EXERCISE DESCRIPTION: With the pictures removed, write out the data below exactly.

MATERIALS PROVIDED:
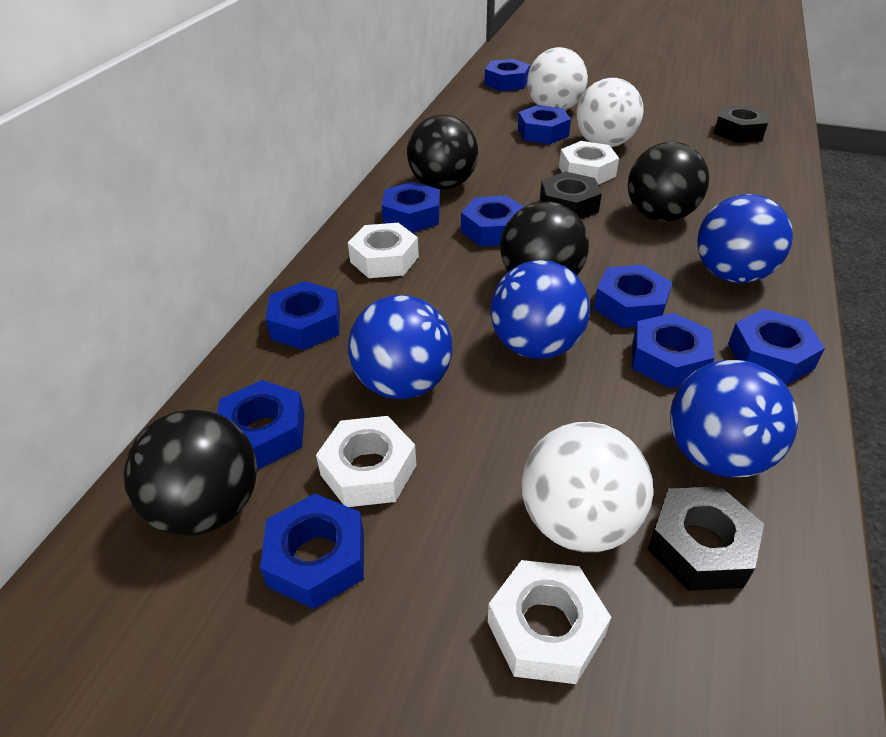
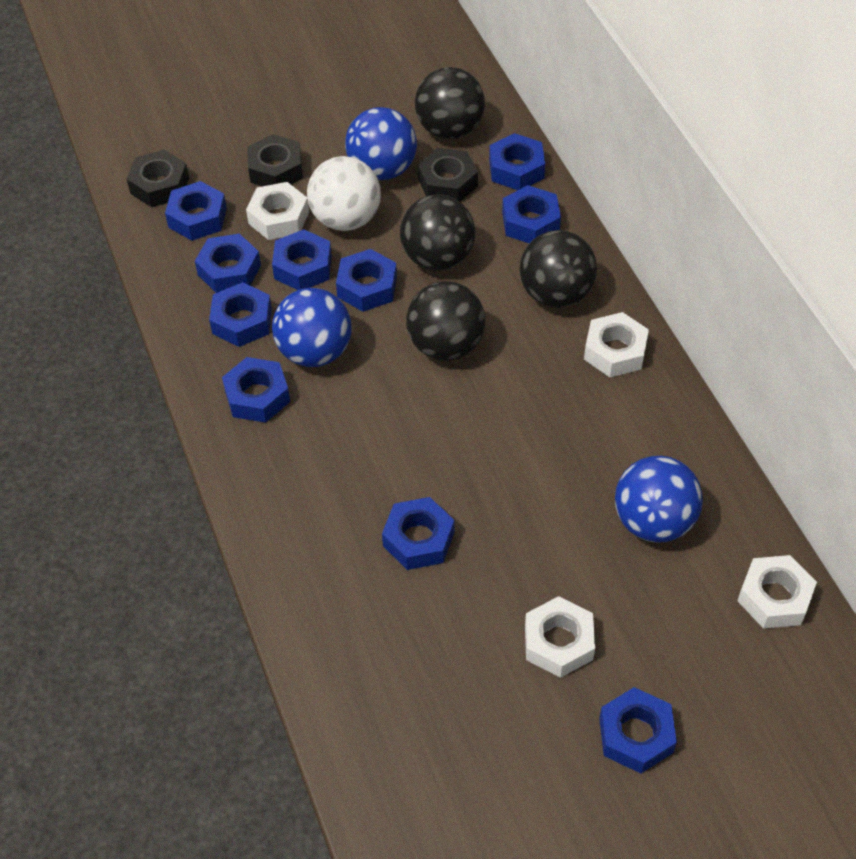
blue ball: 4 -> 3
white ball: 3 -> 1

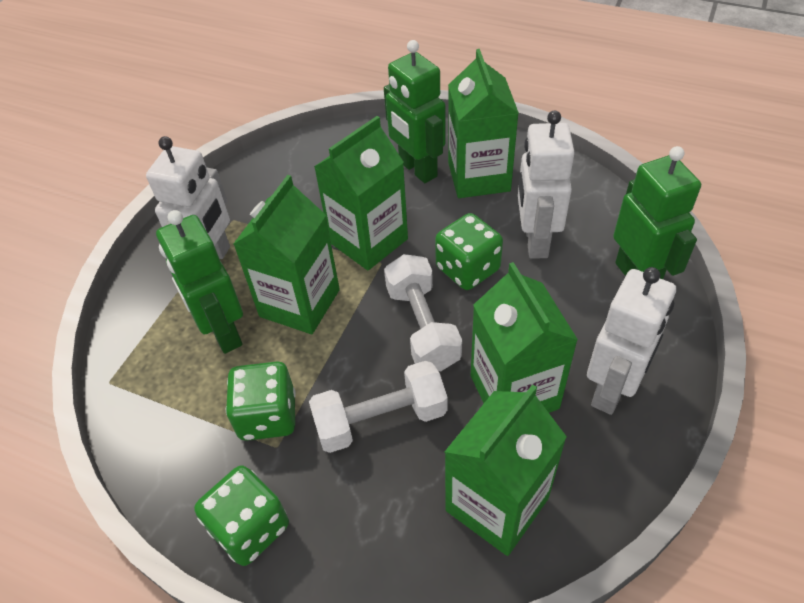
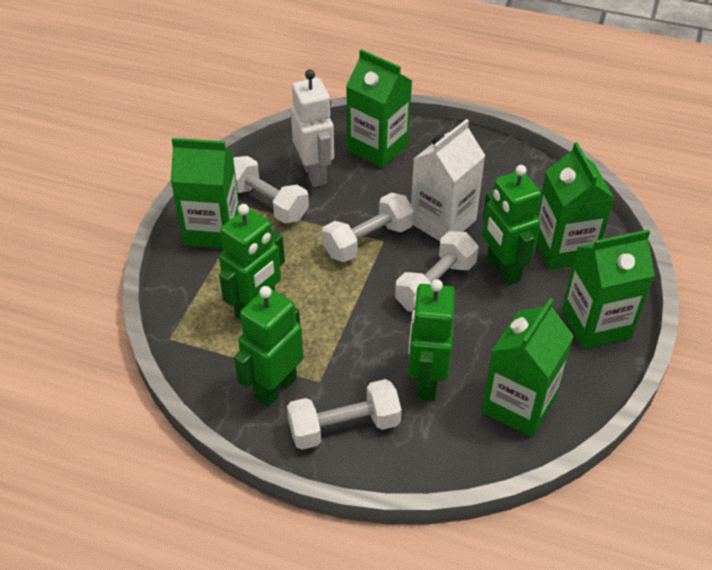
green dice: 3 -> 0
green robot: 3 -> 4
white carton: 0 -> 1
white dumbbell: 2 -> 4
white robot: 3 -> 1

FINAL ANSWER:
blue ball: 4 -> 3
white ball: 3 -> 1

green dice: 3 -> 0
green robot: 3 -> 4
white carton: 0 -> 1
white dumbbell: 2 -> 4
white robot: 3 -> 1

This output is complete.